If a line holds an image, leave the image out; write out everything else in the records exactly.
------ Dataset records ------
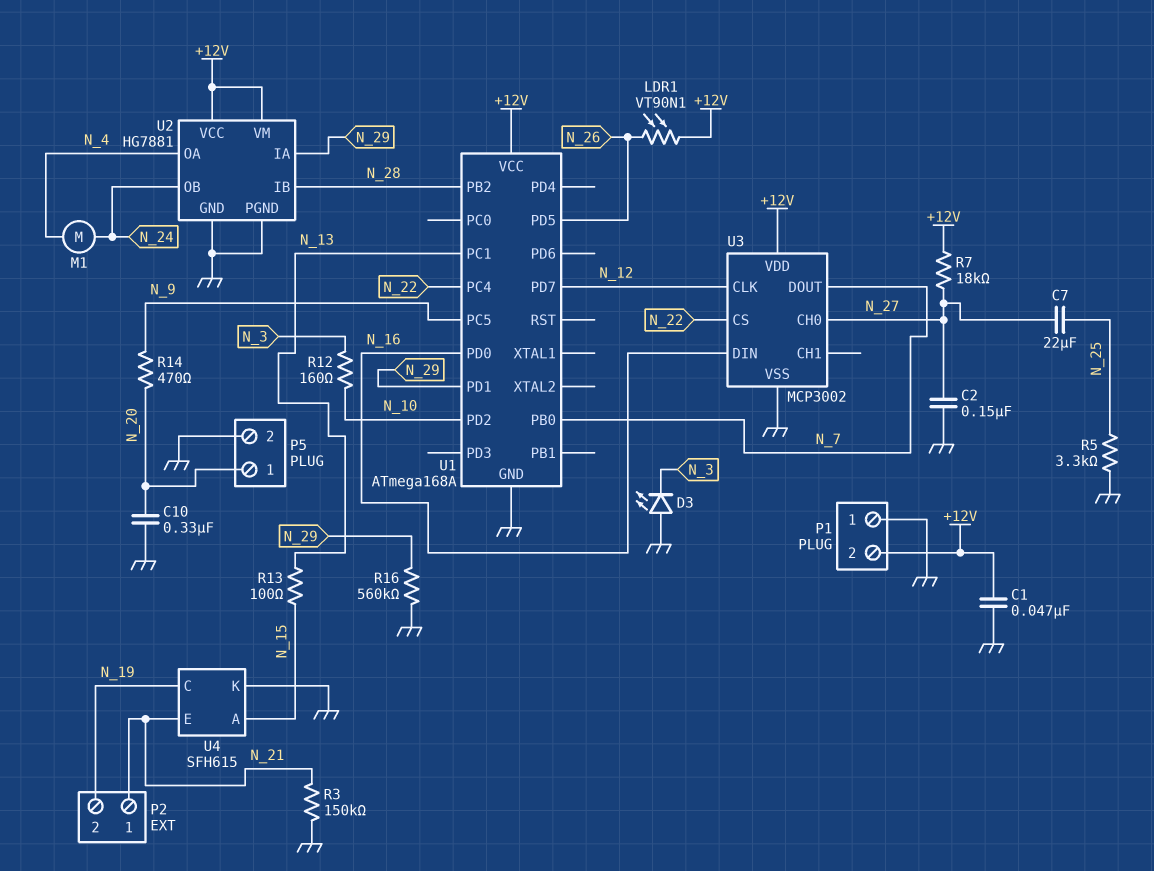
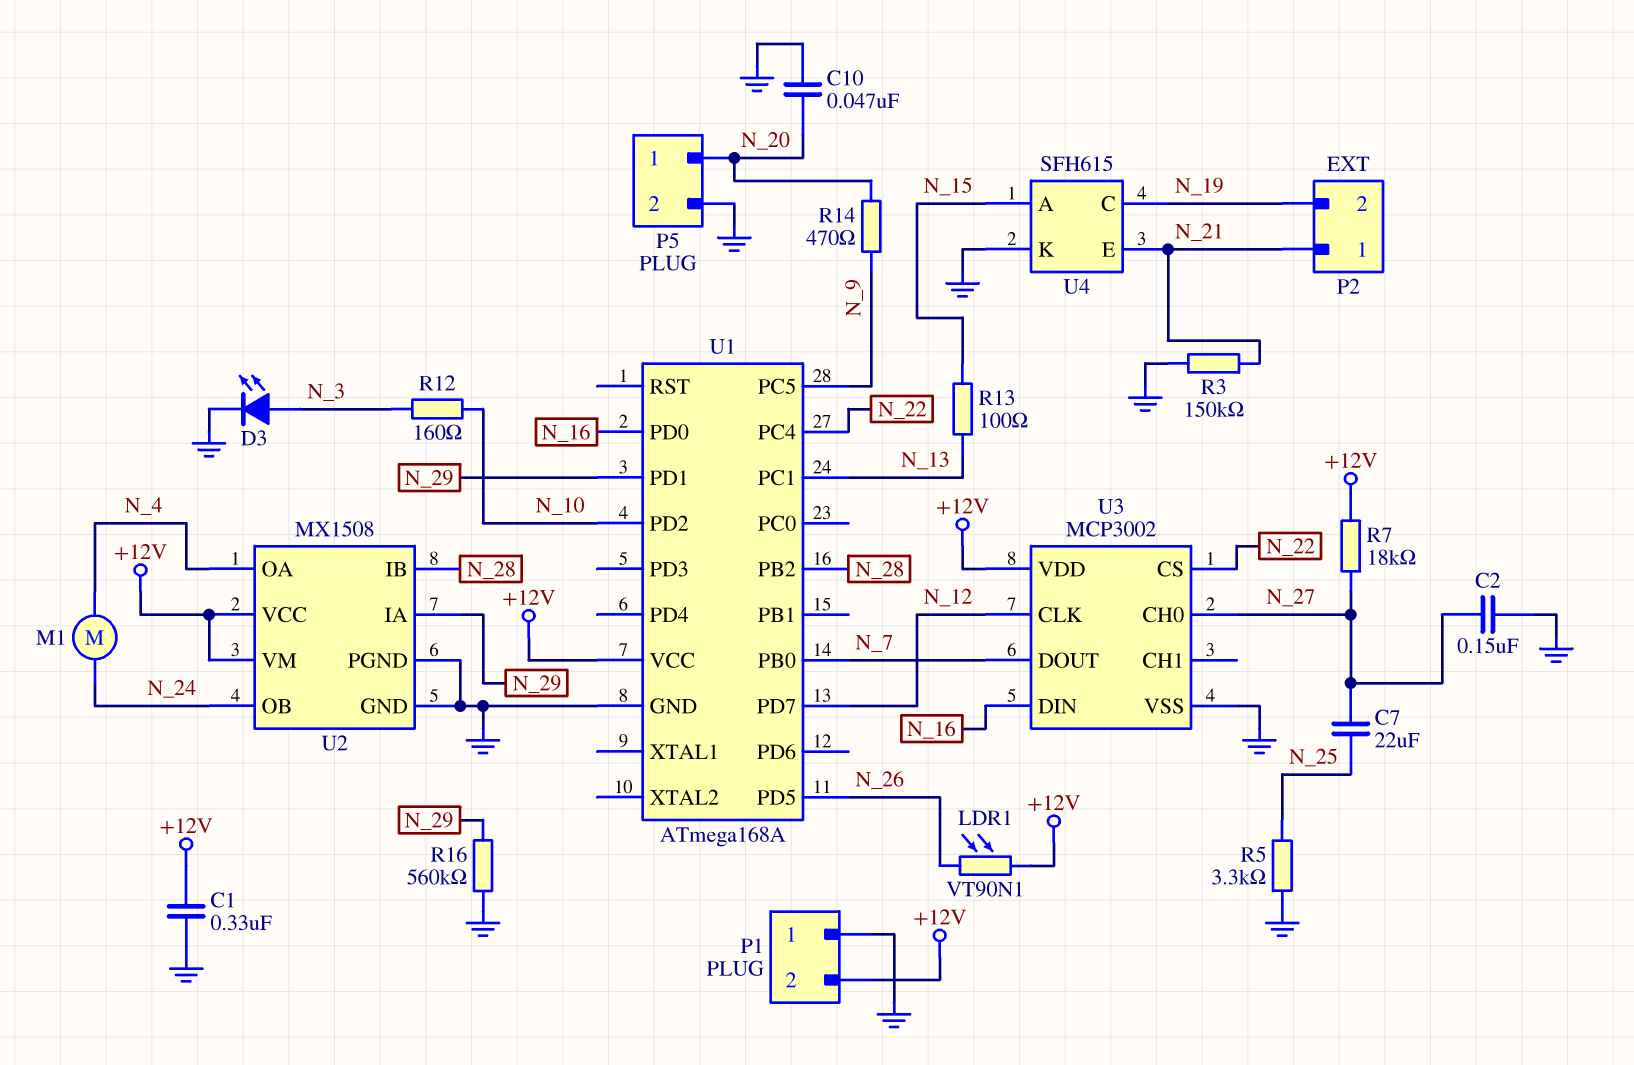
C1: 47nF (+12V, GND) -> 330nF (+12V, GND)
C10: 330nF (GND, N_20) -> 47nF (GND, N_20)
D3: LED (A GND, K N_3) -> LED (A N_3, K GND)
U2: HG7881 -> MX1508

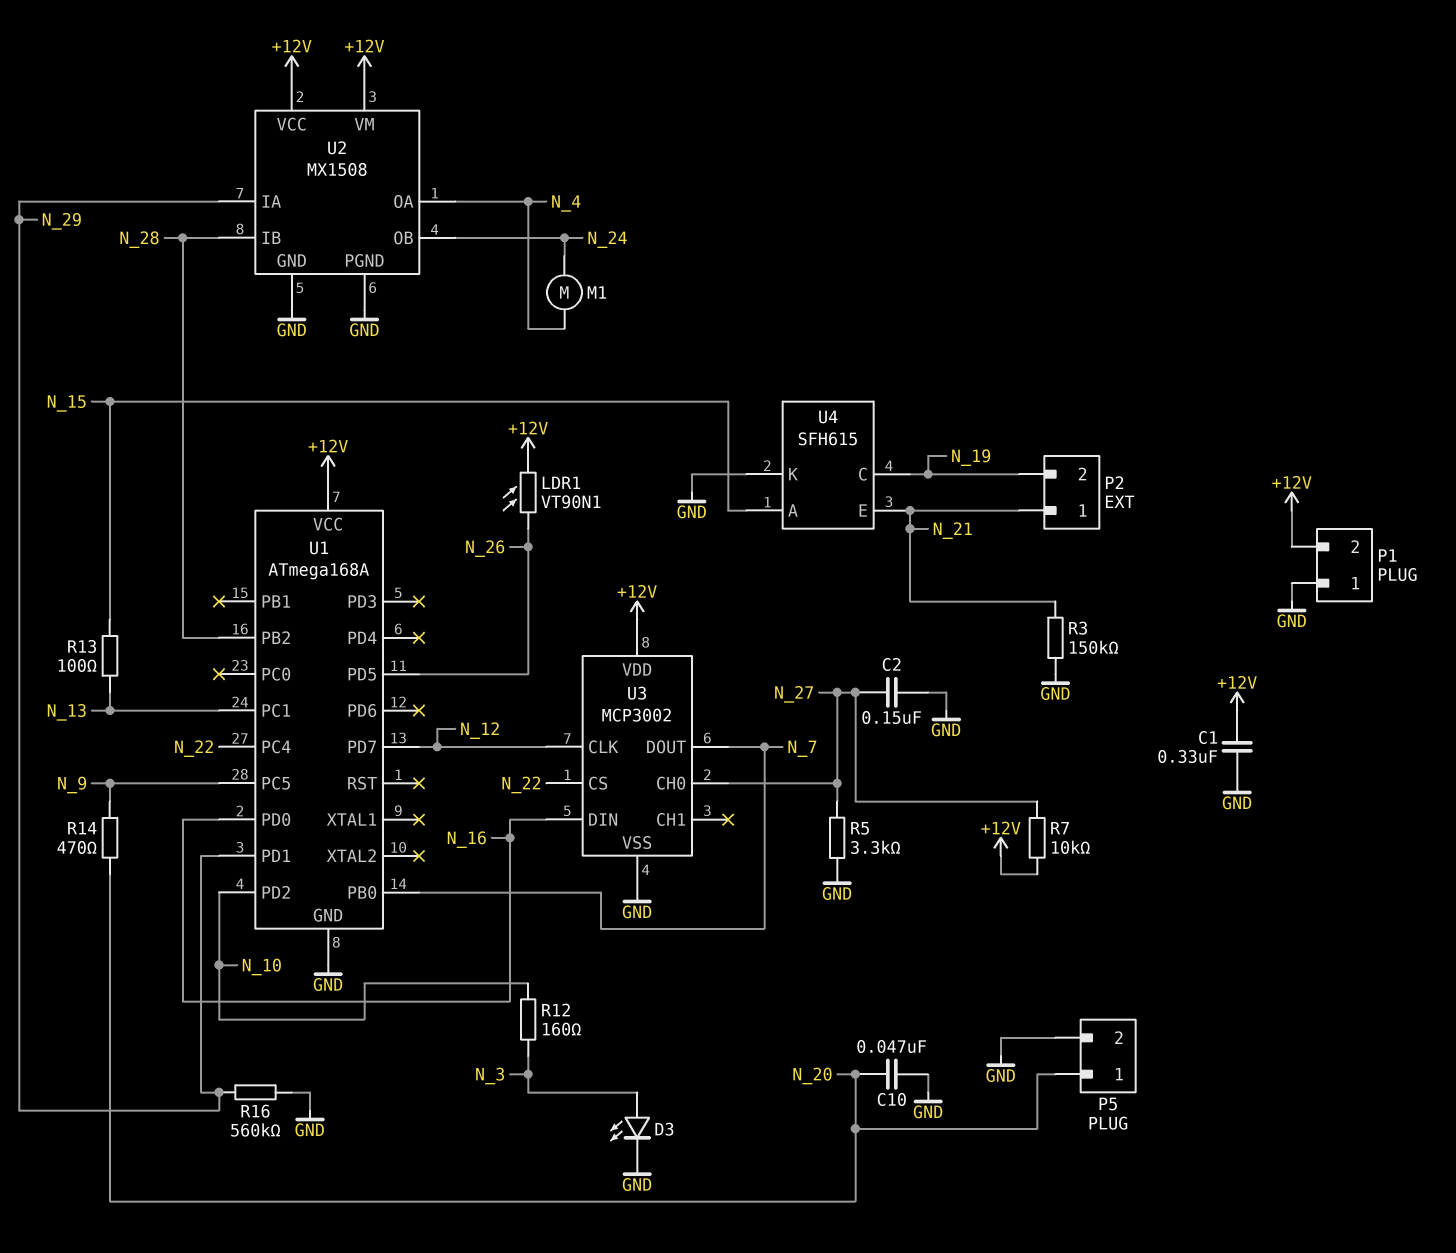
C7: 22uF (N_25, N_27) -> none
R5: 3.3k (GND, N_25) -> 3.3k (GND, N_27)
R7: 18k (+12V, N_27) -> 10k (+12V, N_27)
------
## Response for this exercise
C1: 47nF (+12V, GND) -> 330nF (+12V, GND)
C10: 330nF (GND, N_20) -> 47nF (GND, N_20)
D3: LED (A GND, K N_3) -> LED (A N_3, K GND)
U2: HG7881 -> MX1508

C7: 22uF (N_25, N_27) -> none
R5: 3.3k (GND, N_25) -> 3.3k (GND, N_27)
R7: 18k (+12V, N_27) -> 10k (+12V, N_27)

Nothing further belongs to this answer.